◆ **WHAT TO DO**
Rewrite every one of the rows below, changing "white fluffy goat" to "white woolly goat" throughout and keeping everything else the same. Do not include the pictures in your answer.

◆ **MATERIALS PROVIDED**
* * * * * * *

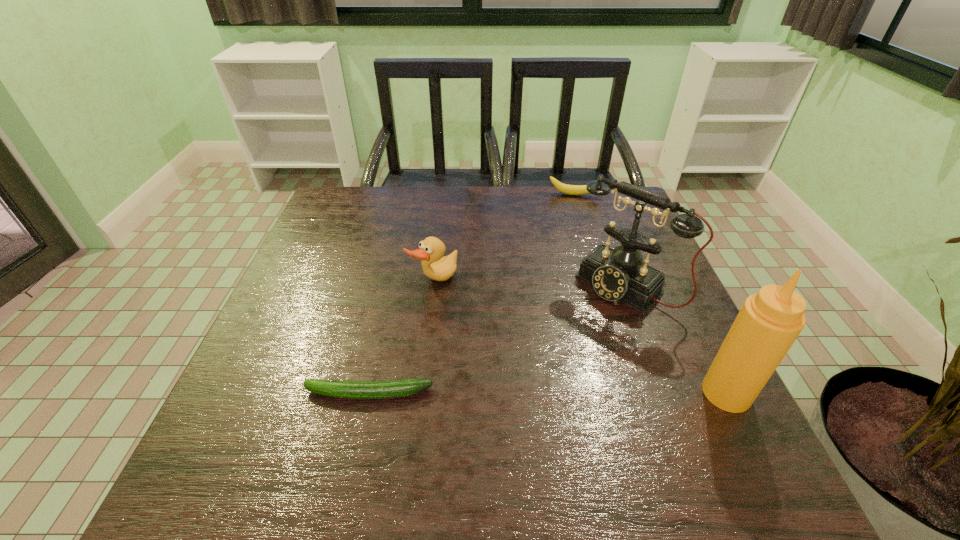
This screenshot has height=540, width=960. I want to click on zucchini, so click(x=397, y=388).

This screenshot has width=960, height=540. What are the coordinates of `condiment` in the screenshot? It's located at (769, 322).

The width and height of the screenshot is (960, 540). What are the coordinates of `banana` in the screenshot? It's located at (564, 188).

Where is `the fourth tallest object`? Image resolution: width=960 pixels, height=540 pixels. the fourth tallest object is located at coordinates (564, 188).

Locate an element on the screen. Image resolution: width=960 pixels, height=540 pixels. duck is located at coordinates (435, 266).

Where is `the fourth shortest object`? The image size is (960, 540). the fourth shortest object is located at coordinates (x=616, y=274).

The width and height of the screenshot is (960, 540). What are the coordinates of `vacant area situated on the front-facing side of the zucchini` in the screenshot? It's located at (267, 393).

Locate an element on the screen. free spot located on the front-facing side of the zucchini is located at coordinates (273, 393).

This screenshot has height=540, width=960. I want to click on free region located 0.090m on the front-facing side of the zucchini, so click(x=256, y=393).

At what (x,y) coordinates should I click in order to perform the action: click on vacant space located 0.290m on the left of the condiment. Please return your answer as a coordinate pair (x, y). Image resolution: width=960 pixels, height=540 pixels. Looking at the image, I should click on (549, 393).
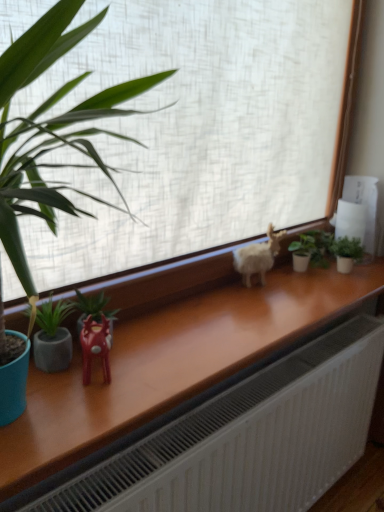
Question: Considering the relative positions of green matte plant at right, which is the 3th houseplant from front to back, and white fluffy goat at center in the image provided, is green matte plant at right, which is the 3th houseplant from front to back, behind white fluffy goat at center?

Choices:
 (A) no
 (B) yes

Answer: (B)

Question: Is green matte plant at right, the fourth houseplant in the left-to-right sequence, positioned with its back to white fluffy goat at center?

Choices:
 (A) yes
 (B) no

Answer: (B)

Question: Is white fluffy goat at center a part of green matte plant at right, acting as the second houseplant starting from the back?

Choices:
 (A) yes
 (B) no

Answer: (B)

Question: Considering the relative positions of green matte plant at right, acting as the second houseplant starting from the back, and white fluffy goat at center in the image provided, is green matte plant at right, acting as the second houseplant starting from the back, to the left of white fluffy goat at center from the viewer's perspective?

Choices:
 (A) yes
 (B) no

Answer: (B)

Question: Considering the relative sizes of green matte plant at right, the fourth houseplant in the left-to-right sequence, and white fluffy goat at center in the image provided, is green matte plant at right, the fourth houseplant in the left-to-right sequence, shorter than white fluffy goat at center?

Choices:
 (A) yes
 (B) no

Answer: (A)

Question: In terms of height, does green matte plant at left, marked as the 1th houseplant in a front-to-back arrangement, look taller or shorter compared to white matte window at center?

Choices:
 (A) short
 (B) tall

Answer: (A)

Question: In terms of size, does green matte plant at left, which is counted as the 1th houseplant, starting from the left, appear bigger or smaller than white matte window at center?

Choices:
 (A) big
 (B) small

Answer: (B)

Question: From a real-world perspective, is green matte plant at left, which is counted as the 1th houseplant, starting from the left, above or below white matte window at center?

Choices:
 (A) above
 (B) below

Answer: (B)

Question: Considering the positions of green matte plant at left, which is counted as the 1th houseplant, starting from the left, and white matte window at center in the image, is green matte plant at left, which is counted as the 1th houseplant, starting from the left, wider or thinner than white matte window at center?

Choices:
 (A) thin
 (B) wide

Answer: (A)

Question: Based on their sizes in the image, would you say green matte plant at right, the fourth houseplant in the left-to-right sequence, is bigger or smaller than green matte plant at left, placed as the 4th houseplant when sorted from back to front?

Choices:
 (A) big
 (B) small

Answer: (B)

Question: Considering the positions of green matte plant at right, acting as the second houseplant starting from the back, and green matte plant at left, placed as the 4th houseplant when sorted from back to front, in the image, is green matte plant at right, acting as the second houseplant starting from the back, taller or shorter than green matte plant at left, placed as the 4th houseplant when sorted from back to front,?

Choices:
 (A) tall
 (B) short

Answer: (B)

Question: Considering the positions of green matte plant at right, the 1th houseplant viewed from the right, and green matte plant at left, marked as the 1th houseplant in a front-to-back arrangement, in the image, is green matte plant at right, the 1th houseplant viewed from the right, wider or thinner than green matte plant at left, marked as the 1th houseplant in a front-to-back arrangement,?

Choices:
 (A) wide
 (B) thin

Answer: (A)

Question: Visually, is green matte plant at right, the 1th houseplant viewed from the right, positioned to the left or to the right of green matte plant at left, which is counted as the 1th houseplant, starting from the left?

Choices:
 (A) left
 (B) right

Answer: (B)

Question: Based on their positions, is shiny red plastic reindeer at center-left located to the left or right of green matte plant at left, marked as the 1th houseplant in a front-to-back arrangement?

Choices:
 (A) left
 (B) right

Answer: (B)

Question: Looking at the image, does shiny red plastic reindeer at center-left seem bigger or smaller compared to green matte plant at left, marked as the 1th houseplant in a front-to-back arrangement?

Choices:
 (A) big
 (B) small

Answer: (B)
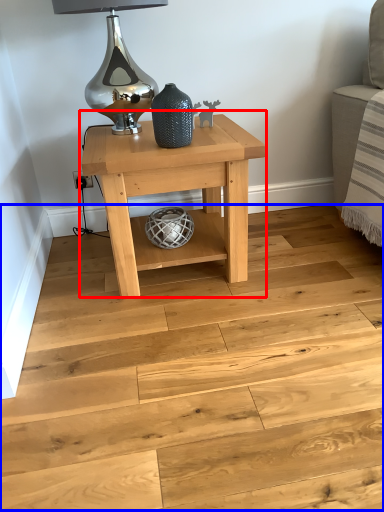
Question: Among these objects, which one is farthest to the camera, table (highlighted by a red box) or stair (highlighted by a blue box)?

Choices:
 (A) table
 (B) stair

Answer: (A)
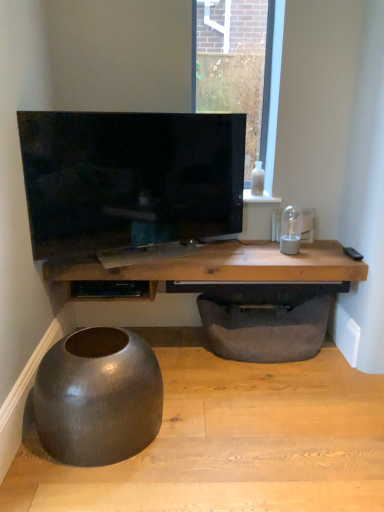
Question: In terms of height, does white glossy bottle at upper right look taller or shorter compared to wooden table at center?

Choices:
 (A) tall
 (B) short

Answer: (B)

Question: From a real-world perspective, is white glossy bottle at upper right positioned above or below wooden table at center?

Choices:
 (A) above
 (B) below

Answer: (A)

Question: Based on their relative distances, which object is farther from the matte black bowl at lower left?

Choices:
 (A) matte black shelf at center
 (B) white glossy bottle at upper right
 (C) wooden table at center
 (D) matte black tv at center
 (E) matte gray concrete at lower left

Answer: (B)

Question: Estimate the real-world distances between objects in this image. Which object is closer to the matte black shelf at center?

Choices:
 (A) matte black bowl at lower left
 (B) wooden table at center
 (C) matte black tv at center
 (D) white glossy bottle at upper right
 (E) dark gray fabric footrest at lower center

Answer: (B)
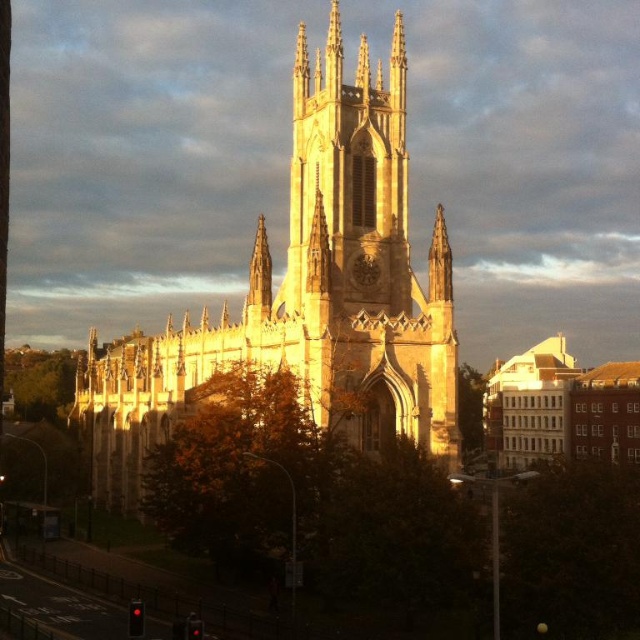
You are standing in front of the Gothic church and want to take a photo. There are two points marked in the scene. The first point is at coordinates point (381, 358) and the second is at point (577, 394). Which point is closer to your camera position?

The point at (381, 358) is closer to the camera than the point at (577, 394).

You are standing at a certain distance from the golden stone church at center. If you want to take a photo of it without any obstructions, would you need to move closer or farther away? Explain your reasoning based on the distance provided.

The golden stone church at center is 77.58 meters away from the camera. Since the trees in the foreground are partially obscuring the view, moving farther away might increase the likelihood of obstructions. However, moving closer could reduce the obstruction by allowing a clearer line of sight. Wait, but the distance is already quite far. Hmm, maybe the trees are closer to the camera than the church. Therefore, to avoid the trees blocking the view, you should move farther away so that the trees are no longe

You are standing in front of a church and see both the golden stone church at center and the light brown stone church at center. Which one is positioned to the left?

The golden stone church at center is to the left of the light brown stone church at center.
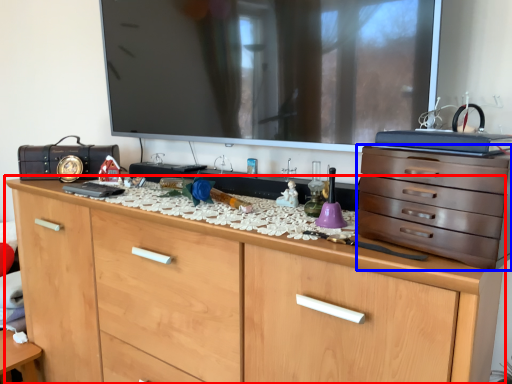
Question: Which object is further to the camera taking this photo, chest of drawers (highlighted by a red box) or chest of drawers (highlighted by a blue box)?

Choices:
 (A) chest of drawers
 (B) chest of drawers

Answer: (B)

* * * * * * *

◆ **TASK RESPONSE**
This screenshot has height=540, width=960. I want to click on zucchini, so click(x=397, y=388).

This screenshot has width=960, height=540. What are the coordinates of `condiment` in the screenshot? It's located at (769, 322).

The width and height of the screenshot is (960, 540). What are the coordinates of `banana` in the screenshot? It's located at (564, 188).

Where is `the fourth tallest object`? Image resolution: width=960 pixels, height=540 pixels. the fourth tallest object is located at coordinates (564, 188).

Locate an element on the screen. Image resolution: width=960 pixels, height=540 pixels. duck is located at coordinates (435, 266).

Where is `the fourth shortest object`? The image size is (960, 540). the fourth shortest object is located at coordinates (x=616, y=274).

The width and height of the screenshot is (960, 540). What are the coordinates of `vacant area situated on the front-facing side of the zucchini` in the screenshot? It's located at (267, 393).

Locate an element on the screen. free spot located on the front-facing side of the zucchini is located at coordinates (273, 393).

This screenshot has height=540, width=960. I want to click on free region located 0.090m on the front-facing side of the zucchini, so click(x=256, y=393).

At what (x,y) coordinates should I click in order to perform the action: click on vacant space located 0.290m on the left of the condiment. Please return your answer as a coordinate pair (x, y). Image resolution: width=960 pixels, height=540 pixels. Looking at the image, I should click on (549, 393).
Question: Considering the relative positions of green matte plant at right, which is the 3th houseplant from front to back, and white woolly goat at center in the image provided, is green matte plant at right, which is the 3th houseplant from front to back, behind white woolly goat at center?

Choices:
 (A) no
 (B) yes

Answer: (B)

Question: Is green matte plant at right, the fourth houseplant in the left-to-right sequence, positioned with its back to white woolly goat at center?

Choices:
 (A) yes
 (B) no

Answer: (B)

Question: Is white woolly goat at center a part of green matte plant at right, acting as the second houseplant starting from the back?

Choices:
 (A) yes
 (B) no

Answer: (B)

Question: Considering the relative positions of green matte plant at right, acting as the second houseplant starting from the back, and white woolly goat at center in the image provided, is green matte plant at right, acting as the second houseplant starting from the back, to the left of white woolly goat at center from the viewer's perspective?

Choices:
 (A) yes
 (B) no

Answer: (B)

Question: Considering the relative sizes of green matte plant at right, the fourth houseplant in the left-to-right sequence, and white woolly goat at center in the image provided, is green matte plant at right, the fourth houseplant in the left-to-right sequence, shorter than white woolly goat at center?

Choices:
 (A) yes
 (B) no

Answer: (A)

Question: In terms of height, does green matte plant at left, marked as the 1th houseplant in a front-to-back arrangement, look taller or shorter compared to white matte window at center?

Choices:
 (A) short
 (B) tall

Answer: (A)

Question: In terms of size, does green matte plant at left, which is counted as the 1th houseplant, starting from the left, appear bigger or smaller than white matte window at center?

Choices:
 (A) big
 (B) small

Answer: (B)

Question: From a real-world perspective, is green matte plant at left, which is counted as the 1th houseplant, starting from the left, above or below white matte window at center?

Choices:
 (A) above
 (B) below

Answer: (B)

Question: Considering the positions of green matte plant at left, which is counted as the 1th houseplant, starting from the left, and white matte window at center in the image, is green matte plant at left, which is counted as the 1th houseplant, starting from the left, wider or thinner than white matte window at center?

Choices:
 (A) thin
 (B) wide

Answer: (A)

Question: Based on their sizes in the image, would you say green matte plant at right, the fourth houseplant in the left-to-right sequence, is bigger or smaller than green matte plant at left, placed as the 4th houseplant when sorted from back to front?

Choices:
 (A) big
 (B) small

Answer: (B)

Question: Considering the positions of green matte plant at right, acting as the second houseplant starting from the back, and green matte plant at left, placed as the 4th houseplant when sorted from back to front, in the image, is green matte plant at right, acting as the second houseplant starting from the back, taller or shorter than green matte plant at left, placed as the 4th houseplant when sorted from back to front,?

Choices:
 (A) tall
 (B) short

Answer: (B)

Question: Considering the positions of green matte plant at right, the 1th houseplant viewed from the right, and green matte plant at left, marked as the 1th houseplant in a front-to-back arrangement, in the image, is green matte plant at right, the 1th houseplant viewed from the right, wider or thinner than green matte plant at left, marked as the 1th houseplant in a front-to-back arrangement,?

Choices:
 (A) wide
 (B) thin

Answer: (A)

Question: Visually, is green matte plant at right, the 1th houseplant viewed from the right, positioned to the left or to the right of green matte plant at left, which is counted as the 1th houseplant, starting from the left?

Choices:
 (A) left
 (B) right

Answer: (B)

Question: Based on their positions, is shiny red plastic reindeer at center-left located to the left or right of green matte plant at left, marked as the 1th houseplant in a front-to-back arrangement?

Choices:
 (A) left
 (B) right

Answer: (B)

Question: Looking at the image, does shiny red plastic reindeer at center-left seem bigger or smaller compared to green matte plant at left, marked as the 1th houseplant in a front-to-back arrangement?

Choices:
 (A) big
 (B) small

Answer: (B)
Question: Among these objects, which one is farthest to the camera, table (highlighted by a red box) or stair (highlighted by a blue box)?

Choices:
 (A) table
 (B) stair

Answer: (A)
Question: In terms of height, does white glossy bottle at upper right look taller or shorter compared to wooden table at center?

Choices:
 (A) tall
 (B) short

Answer: (B)

Question: From a real-world perspective, is white glossy bottle at upper right positioned above or below wooden table at center?

Choices:
 (A) above
 (B) below

Answer: (A)

Question: Based on their relative distances, which object is farther from the matte black bowl at lower left?

Choices:
 (A) matte black shelf at center
 (B) white glossy bottle at upper right
 (C) wooden table at center
 (D) matte black tv at center
 (E) matte gray concrete at lower left

Answer: (B)

Question: Estimate the real-world distances between objects in this image. Which object is closer to the matte black shelf at center?

Choices:
 (A) matte black bowl at lower left
 (B) wooden table at center
 (C) matte black tv at center
 (D) white glossy bottle at upper right
 (E) dark gray fabric footrest at lower center

Answer: (B)
You are standing in front of the Gothic church and want to take a photo. There are two points marked in the scene. The first point is at coordinates point (381, 358) and the second is at point (577, 394). Which point is closer to your camera position?

The point at (381, 358) is closer to the camera than the point at (577, 394).

You are standing at a certain distance from the golden stone church at center. If you want to take a photo of it without any obstructions, would you need to move closer or farther away? Explain your reasoning based on the distance provided.

The golden stone church at center is 77.58 meters away from the camera. Since the trees in the foreground are partially obscuring the view, moving farther away might increase the likelihood of obstructions. However, moving closer could reduce the obstruction by allowing a clearer line of sight. Wait, but the distance is already quite far. Hmm, maybe the trees are closer to the camera than the church. Therefore, to avoid the trees blocking the view, you should move farther away so that the trees are no longe

You are standing in front of a church and see both the golden stone church at center and the light brown stone church at center. Which one is positioned to the left?

The golden stone church at center is to the left of the light brown stone church at center.
Question: Which object is further to the camera taking this photo, chest of drawers (highlighted by a red box) or chest of drawers (highlighted by a blue box)?

Choices:
 (A) chest of drawers
 (B) chest of drawers

Answer: (B)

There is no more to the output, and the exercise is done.